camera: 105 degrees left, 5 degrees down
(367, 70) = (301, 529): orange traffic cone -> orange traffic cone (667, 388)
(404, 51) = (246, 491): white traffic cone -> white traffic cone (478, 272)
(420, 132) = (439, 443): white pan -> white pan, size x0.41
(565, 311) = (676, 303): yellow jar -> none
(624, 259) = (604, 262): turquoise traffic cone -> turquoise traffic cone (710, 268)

▬▬▬

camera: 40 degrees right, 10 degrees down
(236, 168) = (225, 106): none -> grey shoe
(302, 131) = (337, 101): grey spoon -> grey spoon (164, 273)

▬▬▬

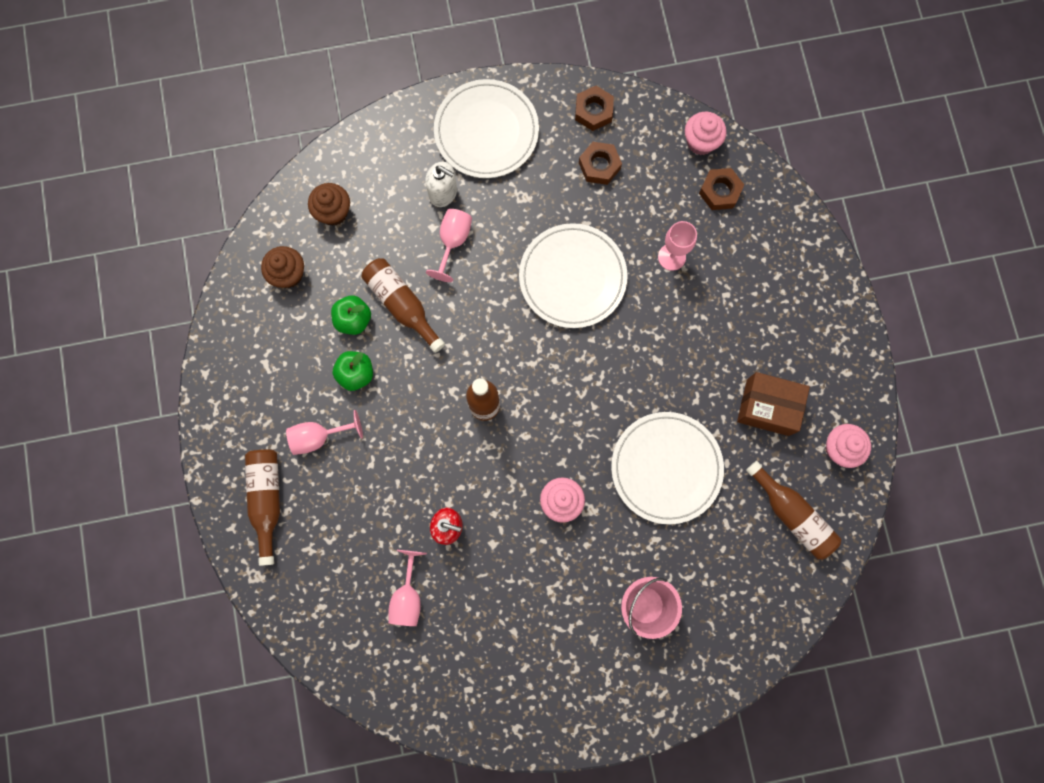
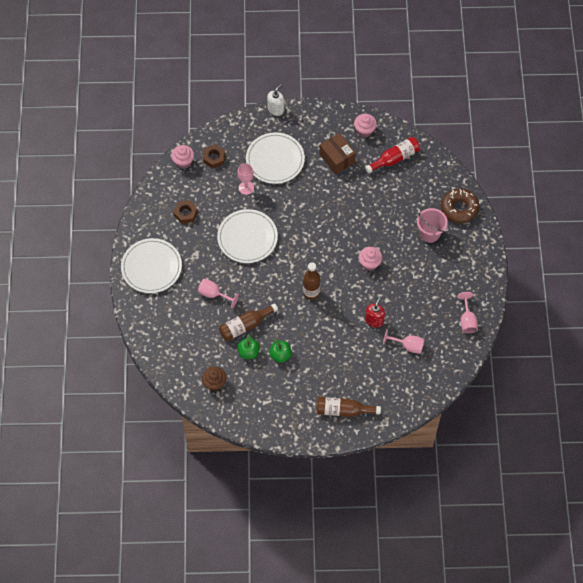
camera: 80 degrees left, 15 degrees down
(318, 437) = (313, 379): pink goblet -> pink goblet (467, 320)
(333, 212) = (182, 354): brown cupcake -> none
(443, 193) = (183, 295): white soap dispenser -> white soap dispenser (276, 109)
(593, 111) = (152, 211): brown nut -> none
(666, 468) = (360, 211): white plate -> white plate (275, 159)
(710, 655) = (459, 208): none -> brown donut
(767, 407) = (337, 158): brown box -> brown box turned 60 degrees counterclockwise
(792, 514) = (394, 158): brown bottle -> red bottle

▬▬▬

What the task asks:
Print again the lines of the entries above that fall between the line holding "(666, 468) = (360, 211): white" and the line holding "(792, 514) = (394, 158): brown", inclusive, exactly as they stand.

Written answer:
(666, 468) = (360, 211): white plate -> white plate (275, 159)
(710, 655) = (459, 208): none -> brown donut
(767, 407) = (337, 158): brown box -> brown box turned 60 degrees counterclockwise
(792, 514) = (394, 158): brown bottle -> red bottle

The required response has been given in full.